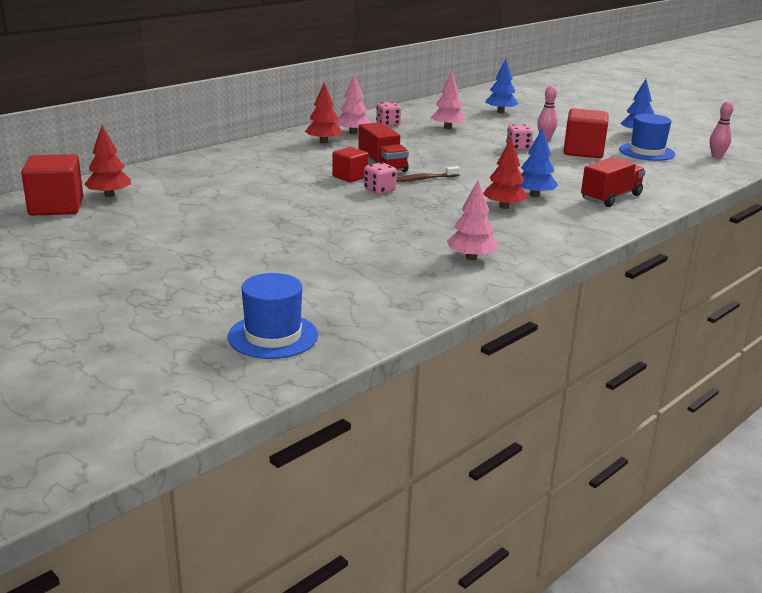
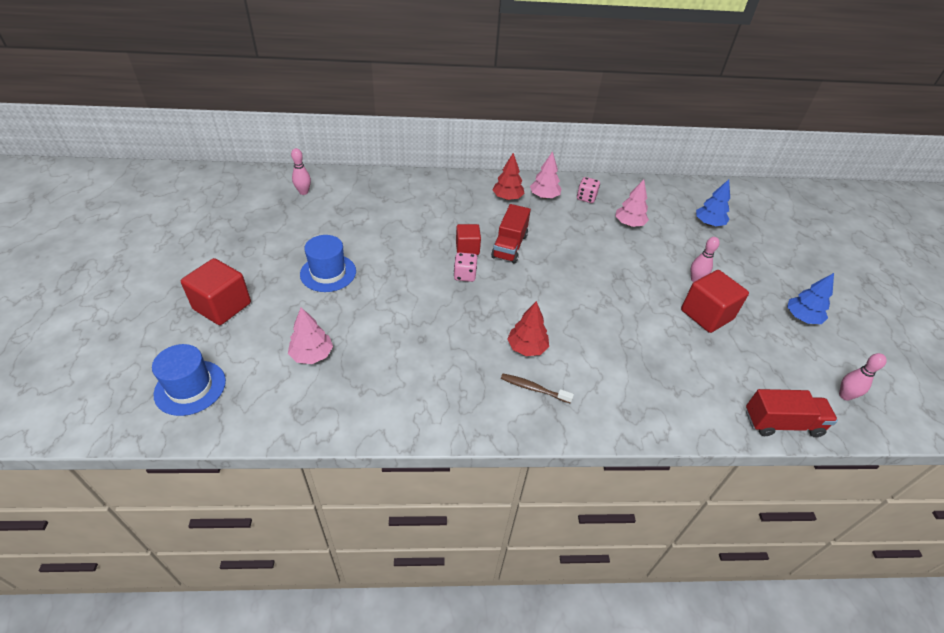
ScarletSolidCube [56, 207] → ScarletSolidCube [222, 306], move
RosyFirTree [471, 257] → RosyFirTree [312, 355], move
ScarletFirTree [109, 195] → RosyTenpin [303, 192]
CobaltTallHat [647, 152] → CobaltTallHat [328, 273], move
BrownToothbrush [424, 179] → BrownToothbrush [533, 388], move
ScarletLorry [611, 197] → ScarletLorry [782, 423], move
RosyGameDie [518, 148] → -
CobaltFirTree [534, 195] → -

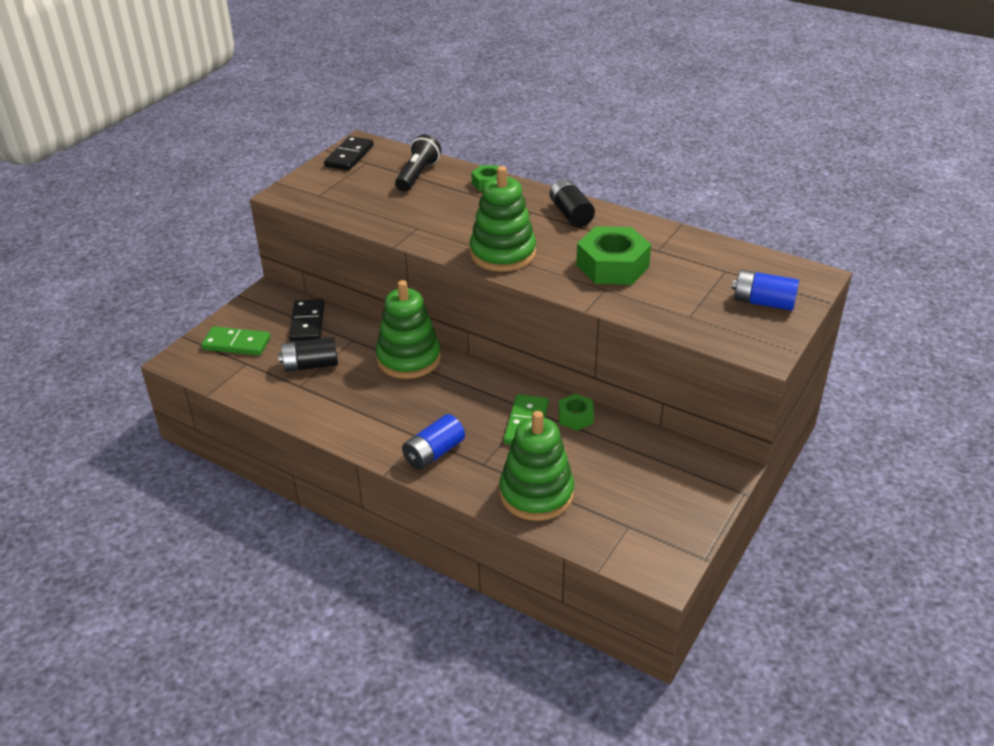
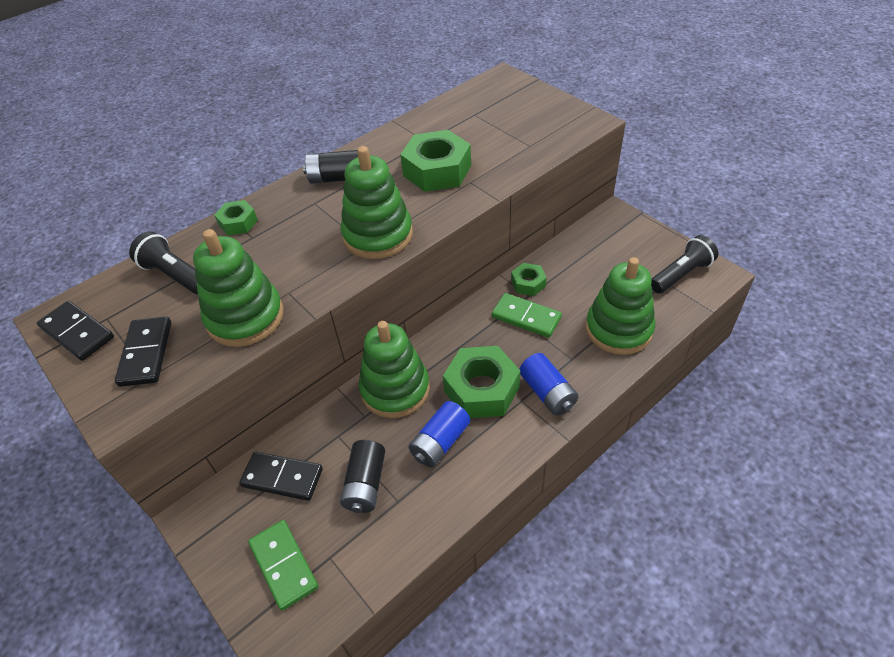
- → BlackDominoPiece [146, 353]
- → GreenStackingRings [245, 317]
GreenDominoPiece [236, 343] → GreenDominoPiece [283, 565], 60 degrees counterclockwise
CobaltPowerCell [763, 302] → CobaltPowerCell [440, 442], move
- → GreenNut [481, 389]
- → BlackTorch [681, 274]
- - - -
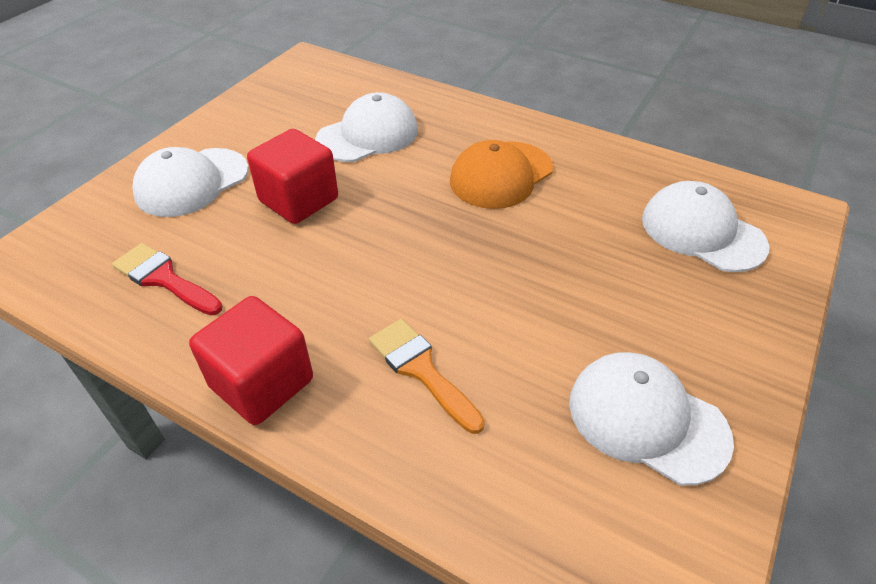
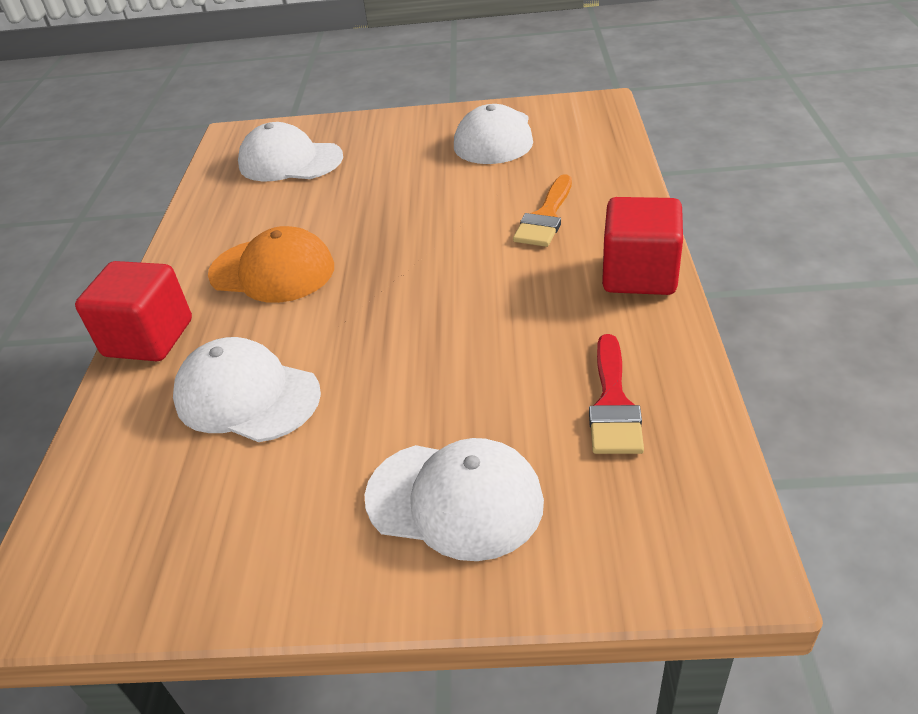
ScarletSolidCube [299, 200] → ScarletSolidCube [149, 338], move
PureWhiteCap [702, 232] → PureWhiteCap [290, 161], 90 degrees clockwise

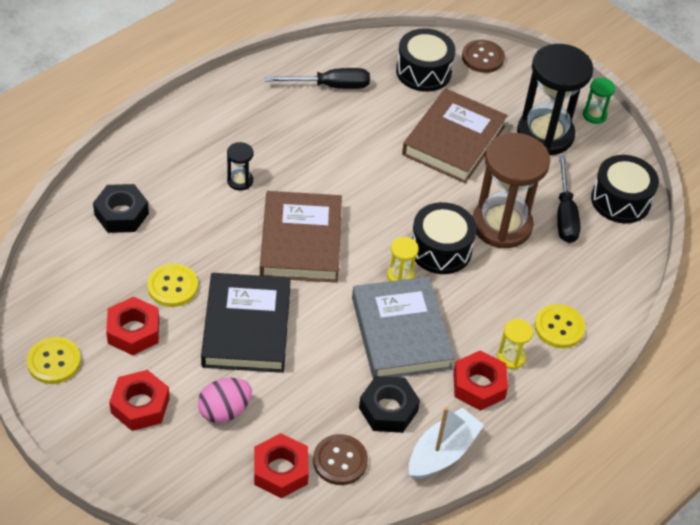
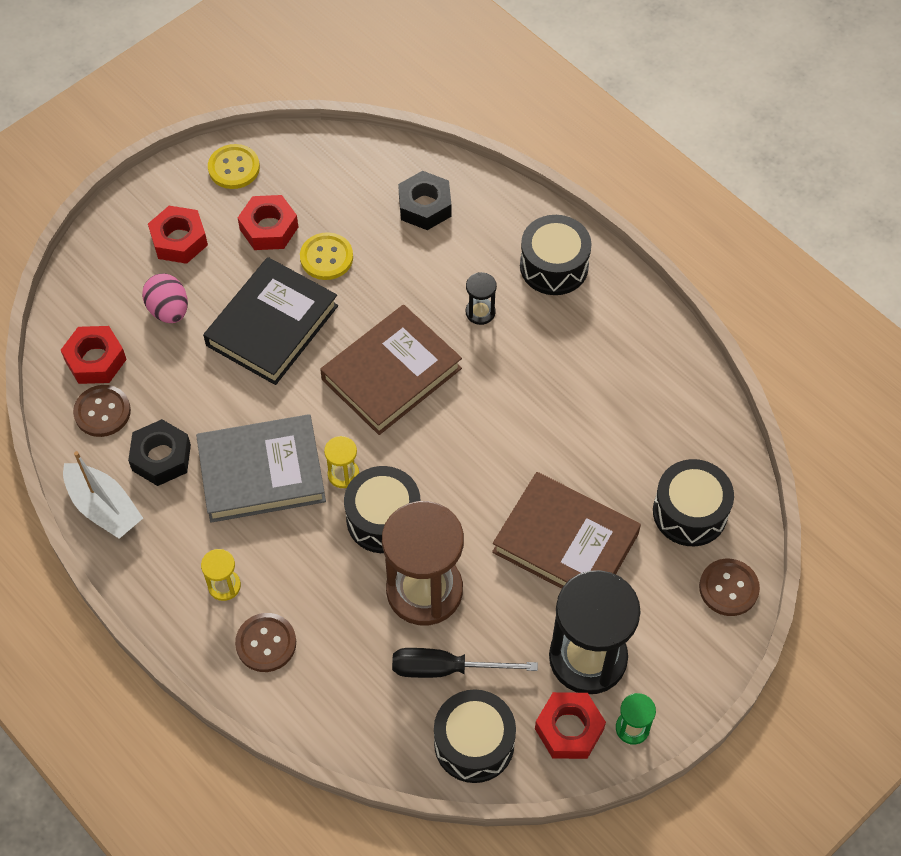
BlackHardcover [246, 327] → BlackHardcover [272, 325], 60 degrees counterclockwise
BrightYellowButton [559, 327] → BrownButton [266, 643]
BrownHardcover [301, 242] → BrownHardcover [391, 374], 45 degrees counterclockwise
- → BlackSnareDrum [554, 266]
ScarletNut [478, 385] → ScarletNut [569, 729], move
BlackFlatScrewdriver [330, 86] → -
- - - -
_Exercise details_: Above are the entries. Output exactly the lines beginning with the line that has "ScarletSolidCube [56, 207]" and ending with the line that has "BrownToothbrush [424, 179]".

_Written answer_:
ScarletSolidCube [56, 207] → ScarletSolidCube [222, 306], move
RosyFirTree [471, 257] → RosyFirTree [312, 355], move
ScarletFirTree [109, 195] → RosyTenpin [303, 192]
CobaltTallHat [647, 152] → CobaltTallHat [328, 273], move
BrownToothbrush [424, 179] → BrownToothbrush [533, 388], move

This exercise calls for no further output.